Stored dataset items:
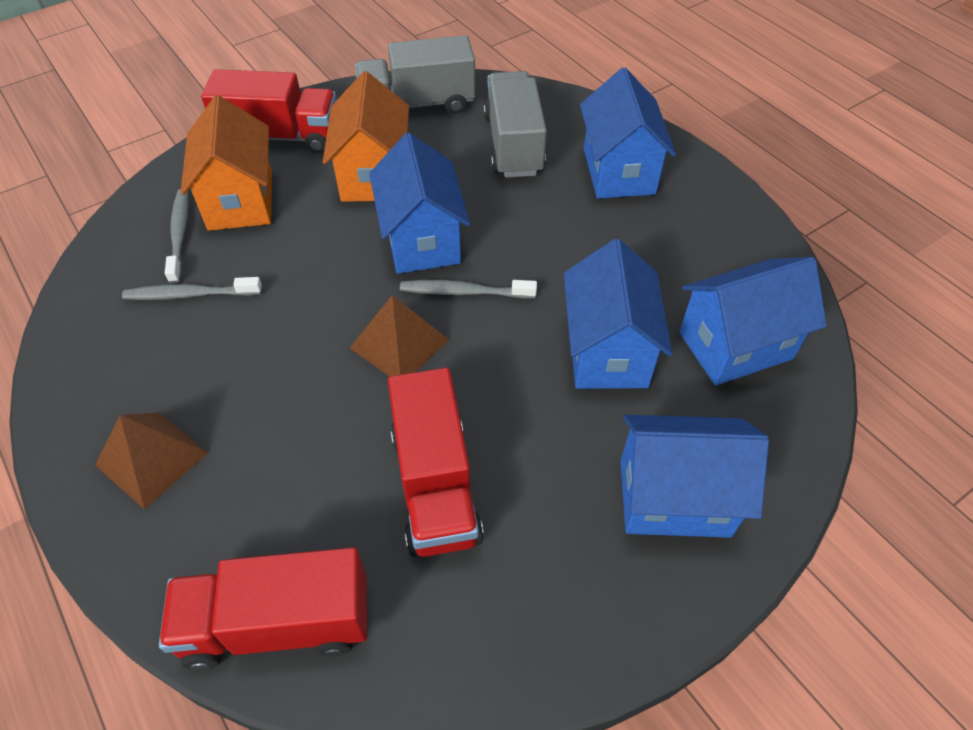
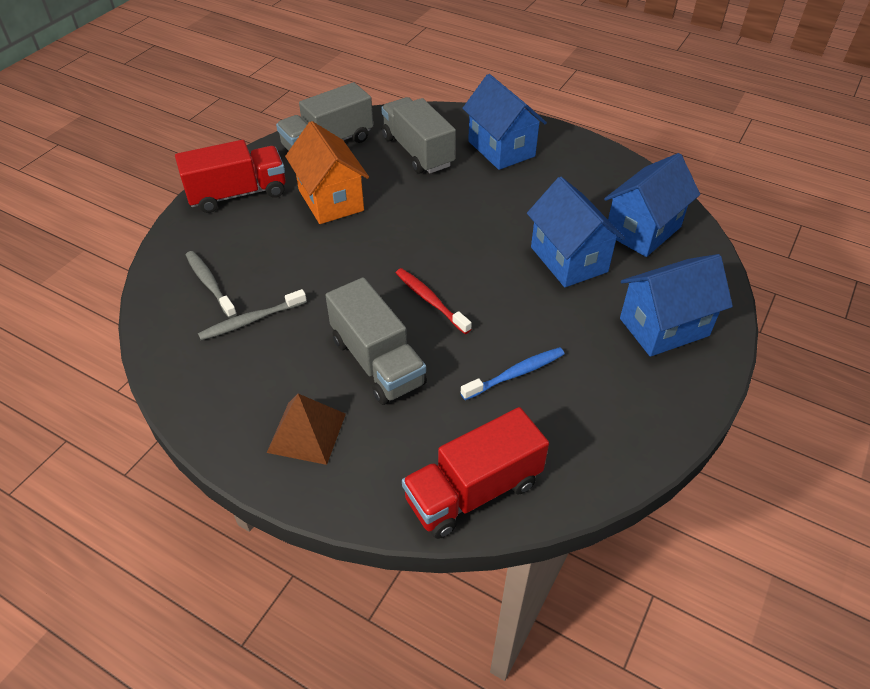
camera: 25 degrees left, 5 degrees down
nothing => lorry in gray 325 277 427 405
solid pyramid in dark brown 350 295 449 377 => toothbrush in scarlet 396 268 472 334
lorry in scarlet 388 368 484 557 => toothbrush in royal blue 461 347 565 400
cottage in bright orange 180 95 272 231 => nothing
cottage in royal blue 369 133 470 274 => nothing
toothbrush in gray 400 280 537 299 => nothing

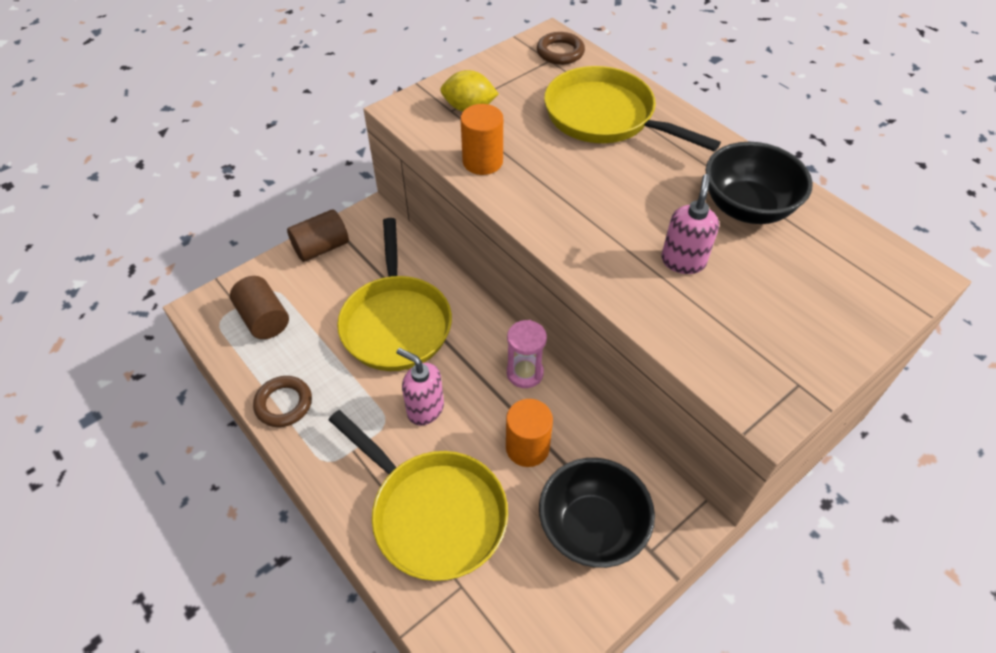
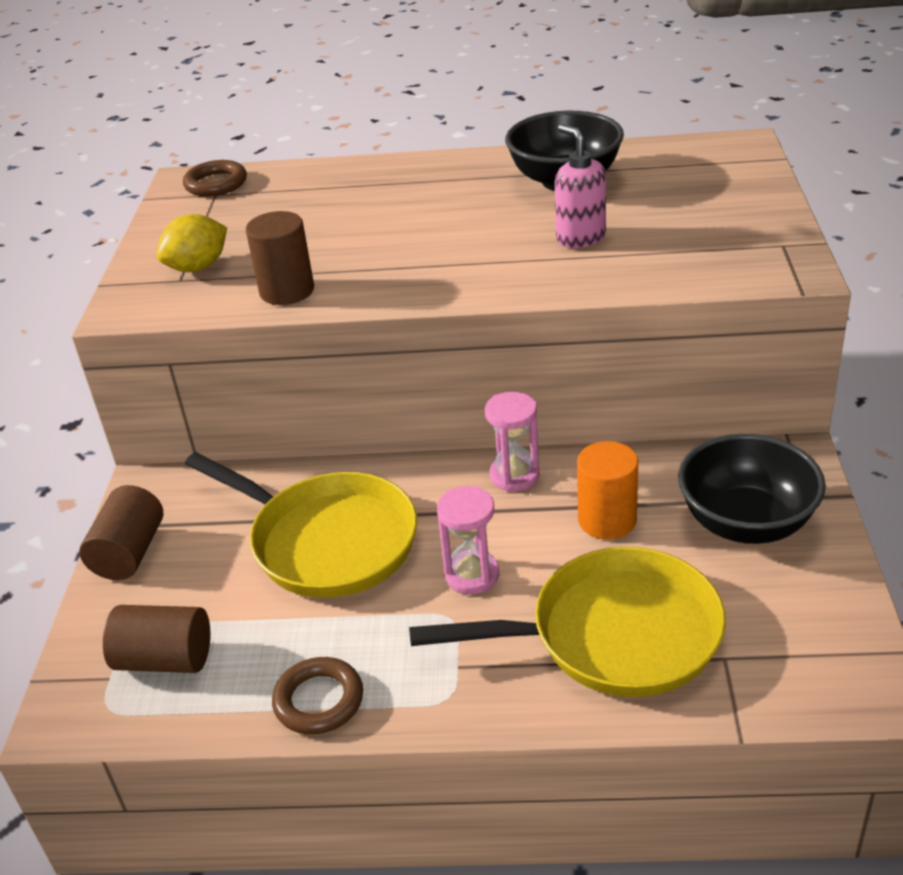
camera: 45 degrees left, 15 degrees down
solid cylinder in bright orange 460 104 503 175 => solid cylinder in dark brown 246 211 314 305
soap pump in rosy 396 348 444 425 => hourglass in rosy 437 486 499 594
skillet in bright yellow 544 66 721 151 => nothing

Task brief: The answer must be the data above, repeated exactly, with no pictures.

Response:
camera: 25 degrees left, 5 degrees down
nothing => lorry in gray 325 277 427 405
solid pyramid in dark brown 350 295 449 377 => toothbrush in scarlet 396 268 472 334
lorry in scarlet 388 368 484 557 => toothbrush in royal blue 461 347 565 400
cottage in bright orange 180 95 272 231 => nothing
cottage in royal blue 369 133 470 274 => nothing
toothbrush in gray 400 280 537 299 => nothing

camera: 45 degrees left, 15 degrees down
solid cylinder in bright orange 460 104 503 175 => solid cylinder in dark brown 246 211 314 305
soap pump in rosy 396 348 444 425 => hourglass in rosy 437 486 499 594
skillet in bright yellow 544 66 721 151 => nothing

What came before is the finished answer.